Skip any image you find and restate the rest of the data word for word.

++++ RECORDS

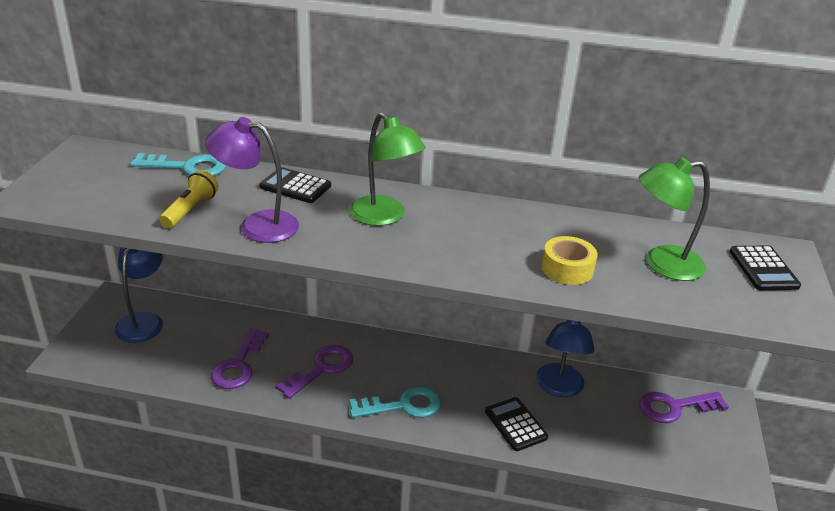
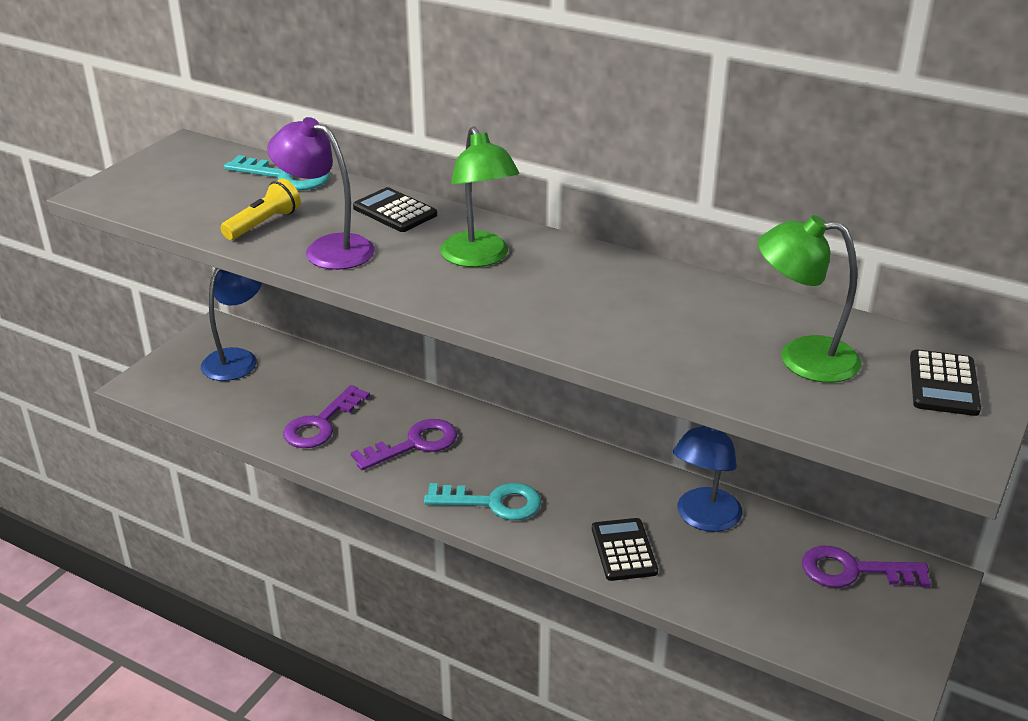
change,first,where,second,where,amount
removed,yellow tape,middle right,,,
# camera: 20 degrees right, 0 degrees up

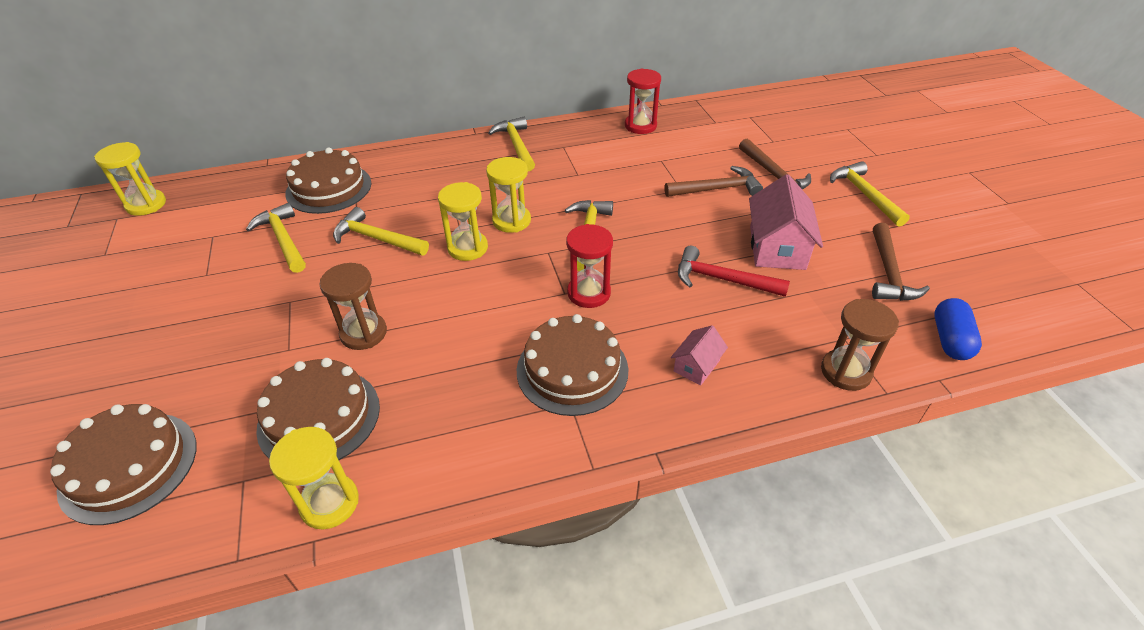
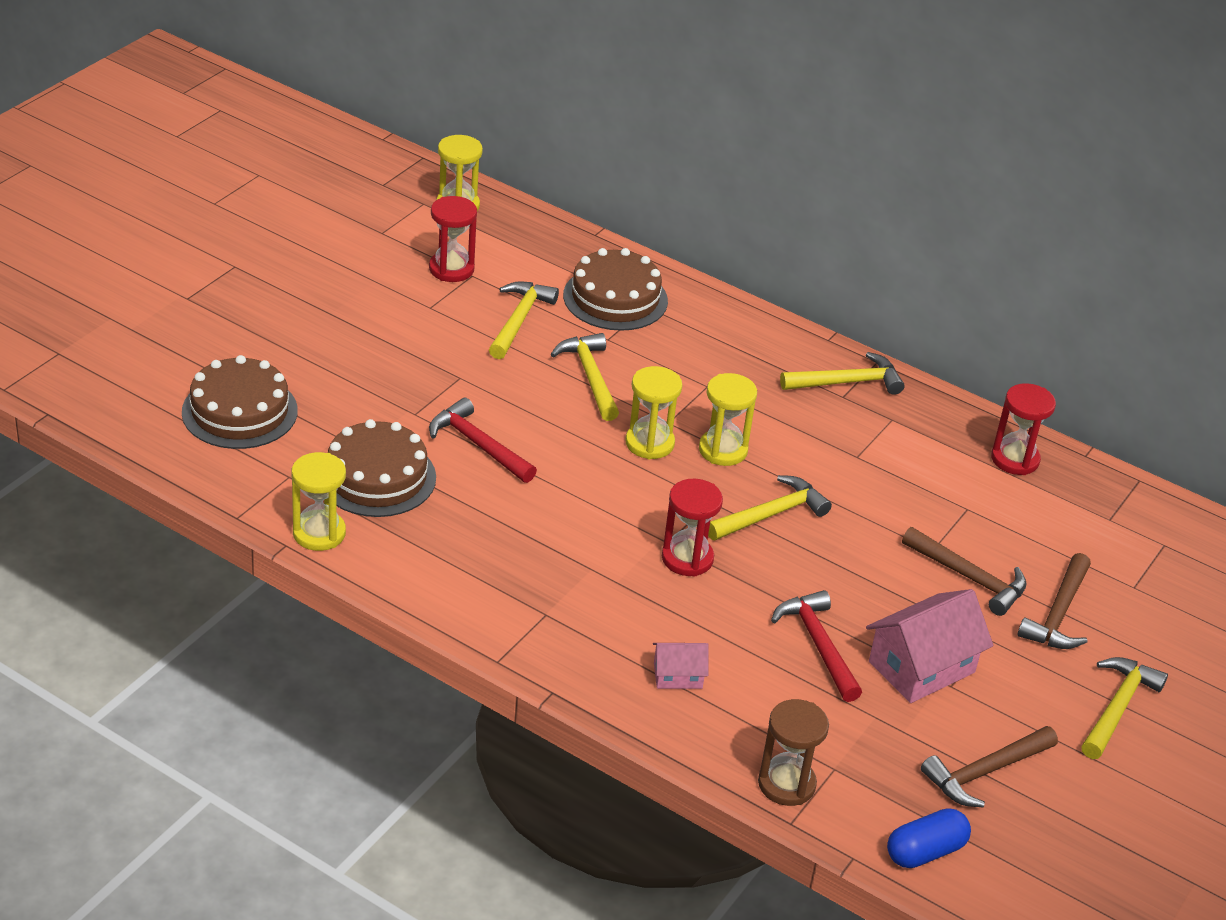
change,first,where,second,where,amount
replaced,brown hourglass (1st from left),middle left,red hammer (1st from left),centre,
turned,yellow hammer (3rd from left in the first image),top centre,yellow hammer (4th from left),middle right,45 degrees clockwise
removed,brown cake (4th from left),centre,,,
added,,,red hourglass (1st from left),top centre,
# camera: 45 degrees right, 5 degrees down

++++++++

RESULT
change,first,where,second,where,amount
removed,yellow tape,middle right,,,
# camera: 20 degrees right, 0 degrees up

change,first,where,second,where,amount
replaced,brown hourglass (1st from left),middle left,red hammer (1st from left),centre,
turned,yellow hammer (3rd from left in the first image),top centre,yellow hammer (4th from left),middle right,45 degrees clockwise
removed,brown cake (4th from left),centre,,,
added,,,red hourglass (1st from left),top centre,
# camera: 45 degrees right, 5 degrees down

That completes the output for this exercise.